# [Aim of the exercise]
Leave out the pictures and retype, exactly, the lines below from the line with "relocated | mancuerna/turquesa" up to and including the line with "relocated | mancuerna/amarillo", nothing more.

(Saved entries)
————————

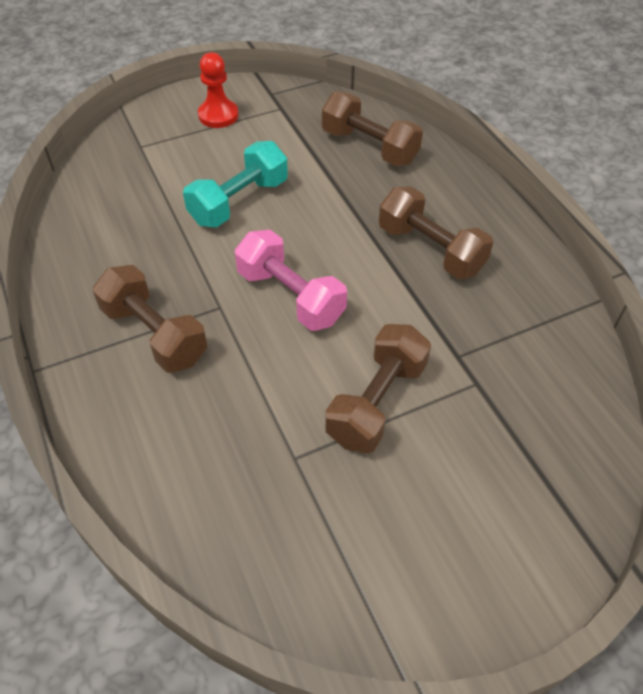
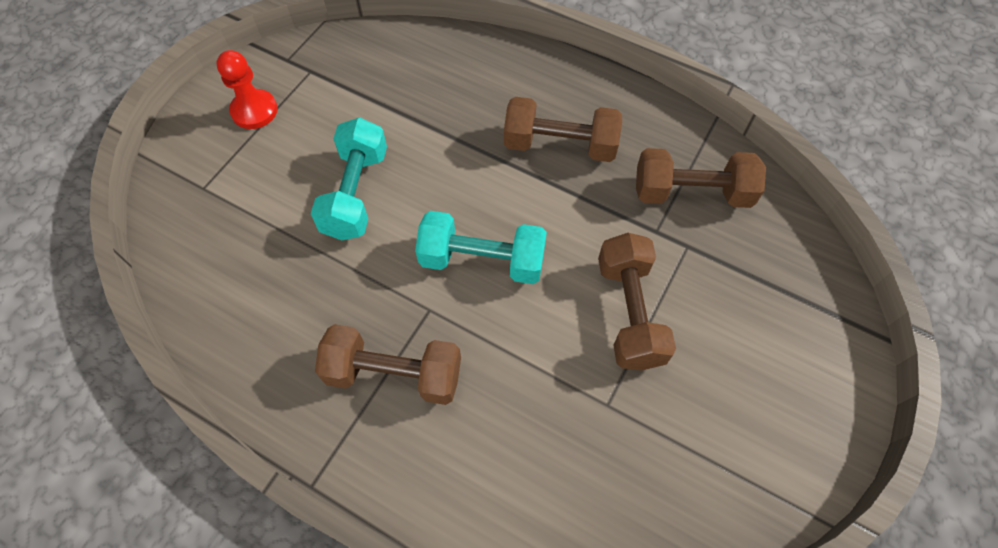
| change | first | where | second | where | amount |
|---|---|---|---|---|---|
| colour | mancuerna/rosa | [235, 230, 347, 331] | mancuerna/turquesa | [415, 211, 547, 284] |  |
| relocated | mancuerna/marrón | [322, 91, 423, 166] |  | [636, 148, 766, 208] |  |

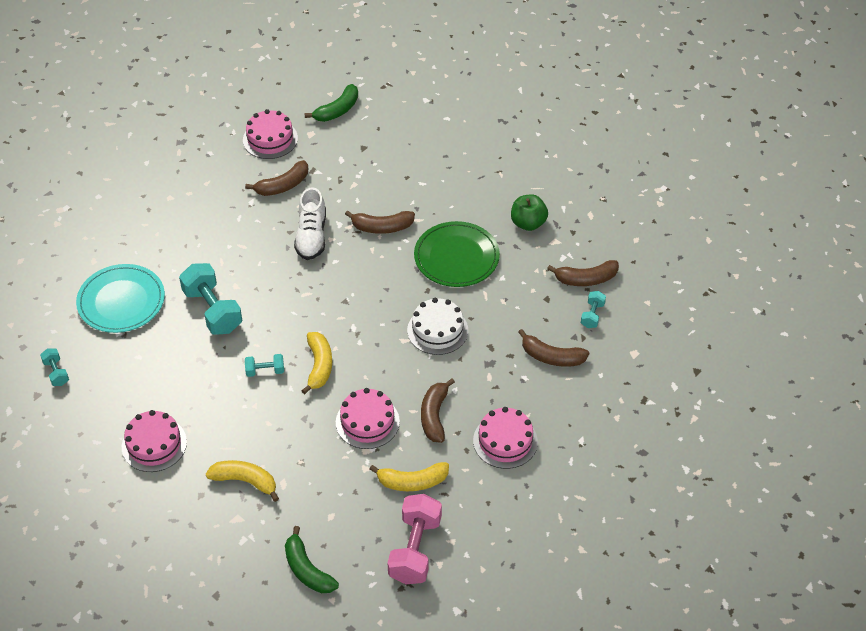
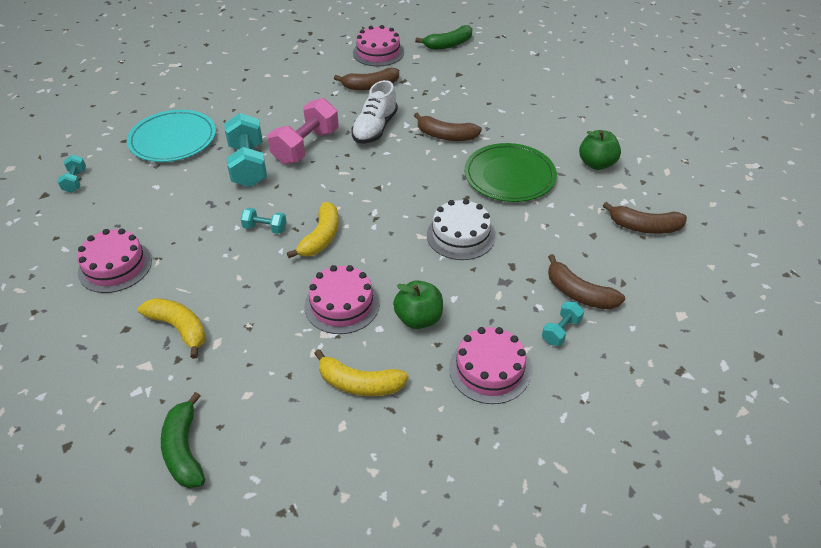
| change | first | where | second | where | amount |
|---|---|---|---|---|---|
| relocated | mancuerna/rosa | [388, 494, 442, 584] |  | [268, 98, 339, 164] |  |
| exchanged | plátano/marrón | [421, 378, 455, 443] | manzana/verde | [393, 280, 443, 329] |  |
| relocated | mancuerna/turquesa | [581, 291, 606, 328] |  | [542, 302, 584, 346] |  |

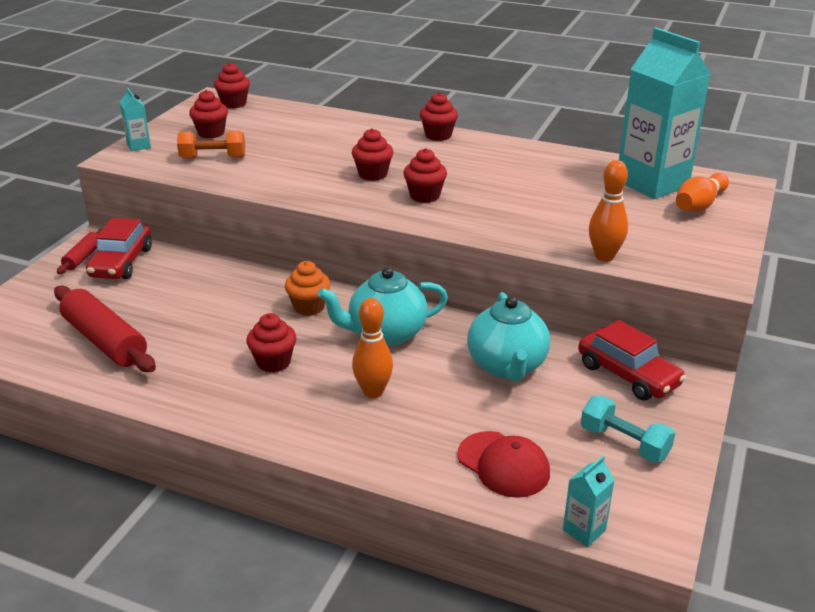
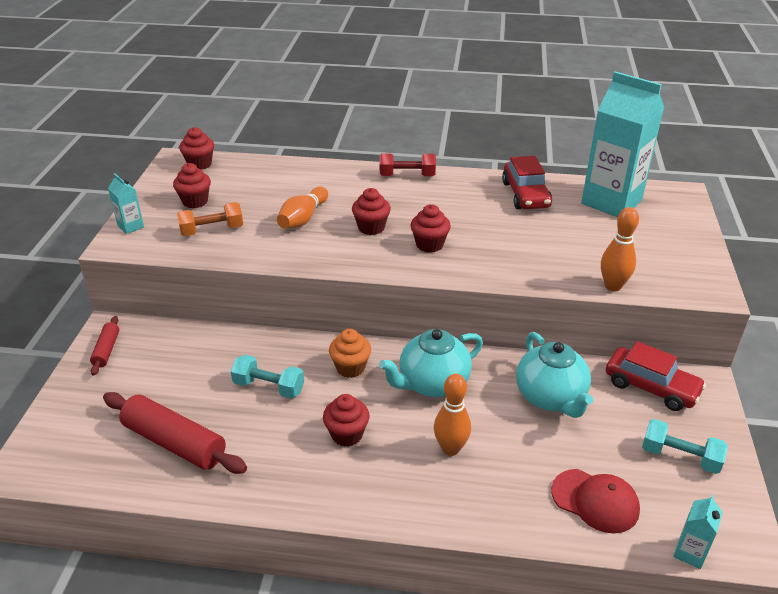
| change | first | where | second | where | amount |
|---|---|---|---|---|---|
| appeared |  |  | mancuerna/turquesa | [231, 355, 304, 398] |  |
| relocated | bolo/naranja | [676, 173, 729, 212] |  | [277, 187, 328, 228] |  |
| exchanged | magdalena/rojo | [420, 92, 458, 141] | mancuerna/rojo | [380, 153, 436, 176] |  |
| relocated | coche/rojo | [86, 218, 152, 279] |  | [502, 156, 552, 209] |  |

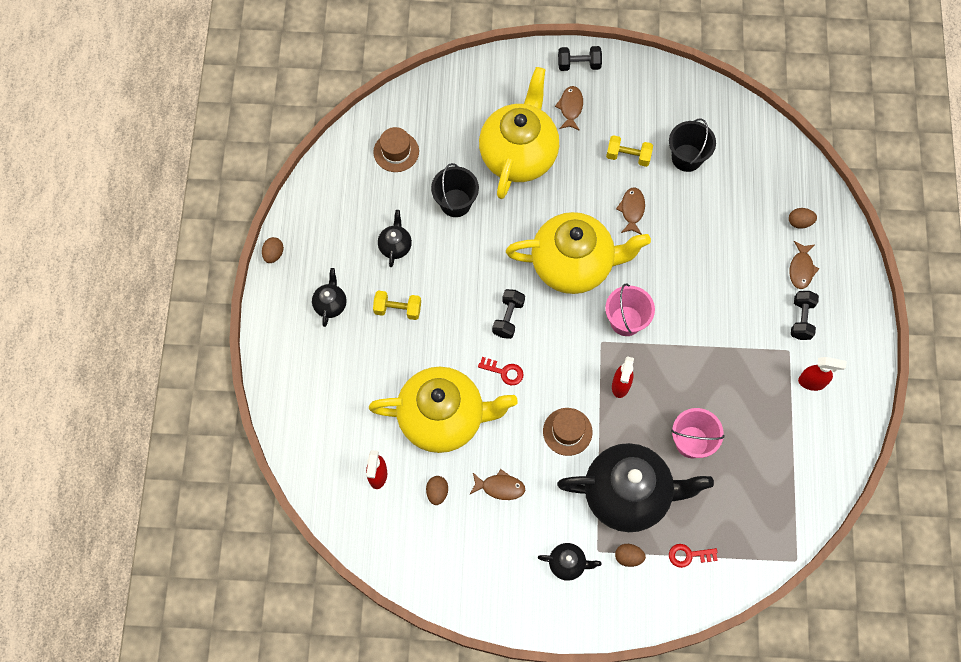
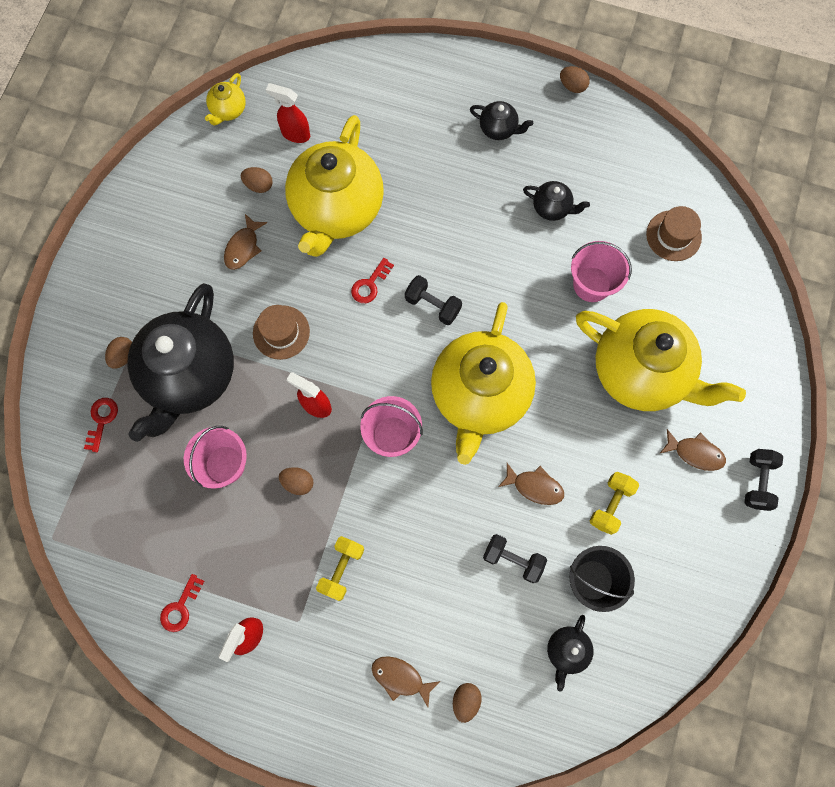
| change | first | where | second | where | amount |
|---|---|---|---|---|---|
| appeared |  |  | llave/rojo | [160, 574, 204, 632] |  |
| appeared |  |  | tetera/amarillo | [205, 73, 246, 126] |  |
| appeared |  |  | huevo/marrón | [279, 467, 313, 495] |  |
| relocated | mancuerna/amarillo | [373, 290, 421, 320] |  | [316, 536, 364, 601] |  |
| relocated | mancuerna/negro | [791, 291, 819, 340] |  | [483, 534, 547, 583] |  |
| relocated | tetera/negro | [538, 543, 602, 581] |  | [547, 615, 593, 691] |  |
| colour | balde/negro | [431, 163, 479, 217] | balde/rosa | [571, 241, 632, 302] |  |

————————

# [Response to this exercise]
| relocated | mancuerna/turquesa | [581, 291, 606, 328] |  | [542, 302, 584, 346] |  |

| change | first | where | second | where | amount |
|---|---|---|---|---|---|
| appeared |  |  | mancuerna/turquesa | [231, 355, 304, 398] |  |
| relocated | bolo/naranja | [676, 173, 729, 212] |  | [277, 187, 328, 228] |  |
| exchanged | magdalena/rojo | [420, 92, 458, 141] | mancuerna/rojo | [380, 153, 436, 176] |  |
| relocated | coche/rojo | [86, 218, 152, 279] |  | [502, 156, 552, 209] |  |

| change | first | where | second | where | amount |
|---|---|---|---|---|---|
| appeared |  |  | llave/rojo | [160, 574, 204, 632] |  |
| appeared |  |  | tetera/amarillo | [205, 73, 246, 126] |  |
| appeared |  |  | huevo/marrón | [279, 467, 313, 495] |  |
| relocated | mancuerna/amarillo | [373, 290, 421, 320] |  | [316, 536, 364, 601] |  |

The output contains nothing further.